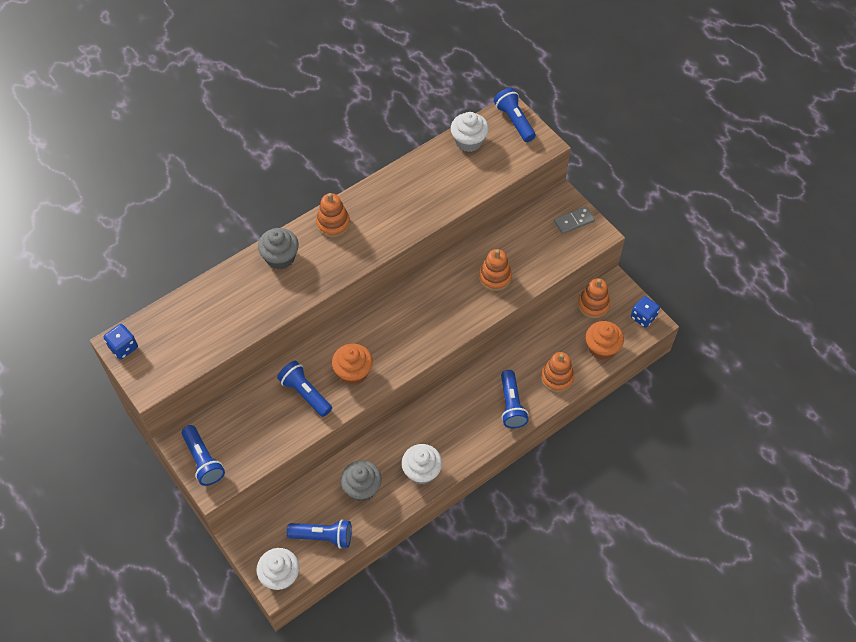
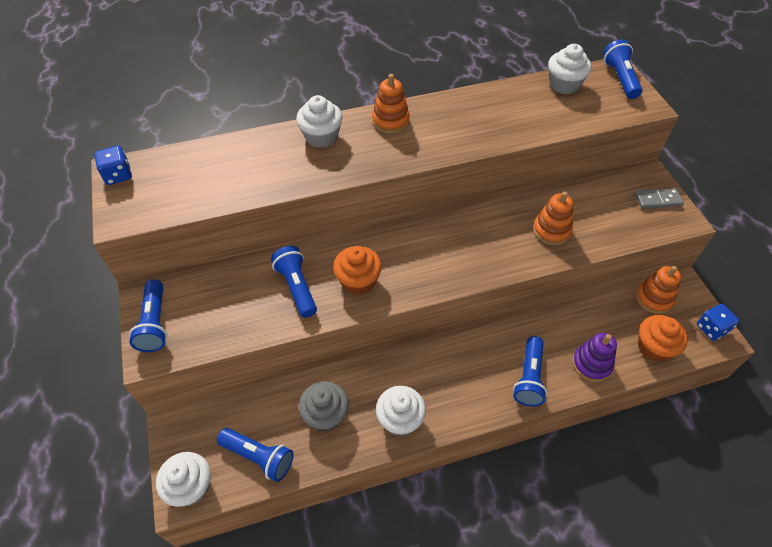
camera: 20 degrees right, 5 degrees down
grey cupcake [258,228,299,269] -> white cupcake [296,95,343,148]
orange stacking toy [541,352,574,392] -> purple stacking toy [572,333,617,382]

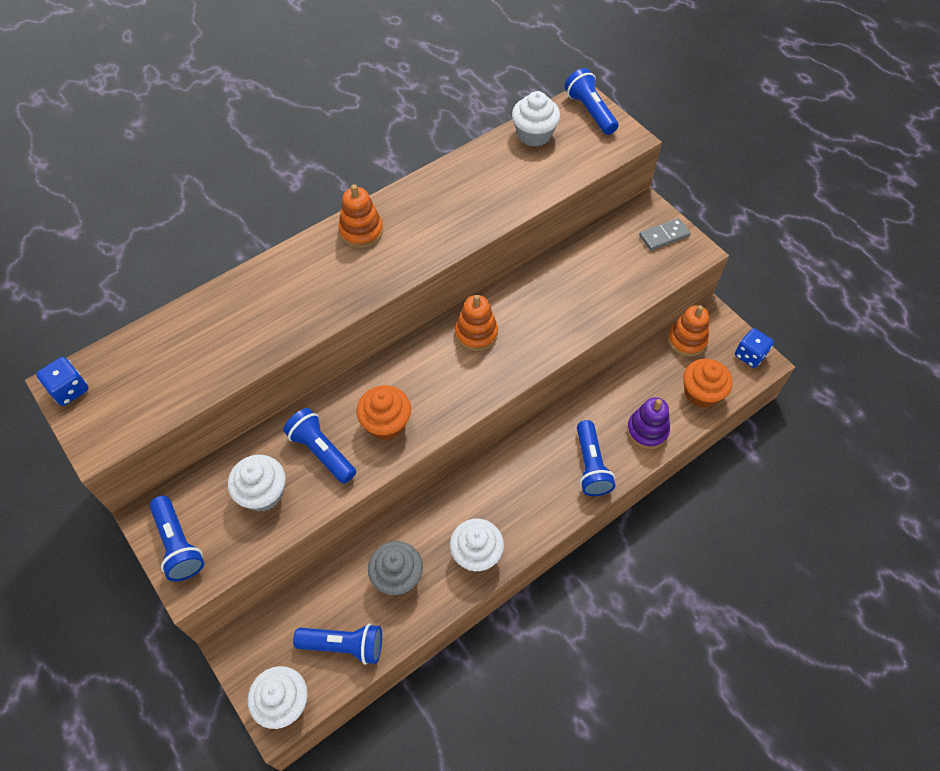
camera: 20 degrees left, 5 degrees up
white cupcake [296,95,343,148] -> white cupcake moved to [228,455,286,512]
orange stacking toy [533,191,573,245] -> orange stacking toy moved to [455,295,498,351]

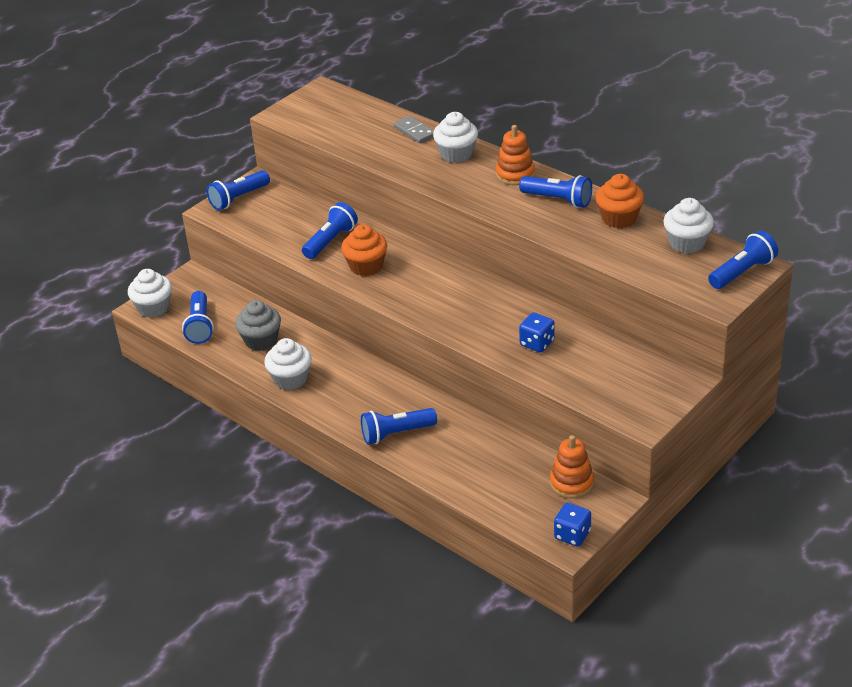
camera: 80 degrees right, 20 degrees down
blue dice [36,357,89,406] -> blue dice moved to [519,312,555,353]
white cupcake [228,455,286,512] -> white cupcake moved to [433,112,478,163]
orange stacking toy [455,295,498,351] -> none
purple stacking toy [627,397,670,449] -> none
grey domino [639,218,691,251] -> grey domino moved to [394,116,434,144]
orange cupcake [683,359,733,408] -> orange cupcake moved to [596,174,644,228]
none -> blue flashlight [519,175,592,208]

⁂

Print all the material above exactly, and drop the images.

REPLY:
camera: 20 degrees right, 5 degrees down
grey cupcake [258,228,299,269] -> white cupcake [296,95,343,148]
orange stacking toy [541,352,574,392] -> purple stacking toy [572,333,617,382]

camera: 20 degrees left, 5 degrees up
white cupcake [296,95,343,148] -> white cupcake moved to [228,455,286,512]
orange stacking toy [533,191,573,245] -> orange stacking toy moved to [455,295,498,351]

camera: 80 degrees right, 20 degrees down
blue dice [36,357,89,406] -> blue dice moved to [519,312,555,353]
white cupcake [228,455,286,512] -> white cupcake moved to [433,112,478,163]
orange stacking toy [455,295,498,351] -> none
purple stacking toy [627,397,670,449] -> none
grey domino [639,218,691,251] -> grey domino moved to [394,116,434,144]
orange cupcake [683,359,733,408] -> orange cupcake moved to [596,174,644,228]
none -> blue flashlight [519,175,592,208]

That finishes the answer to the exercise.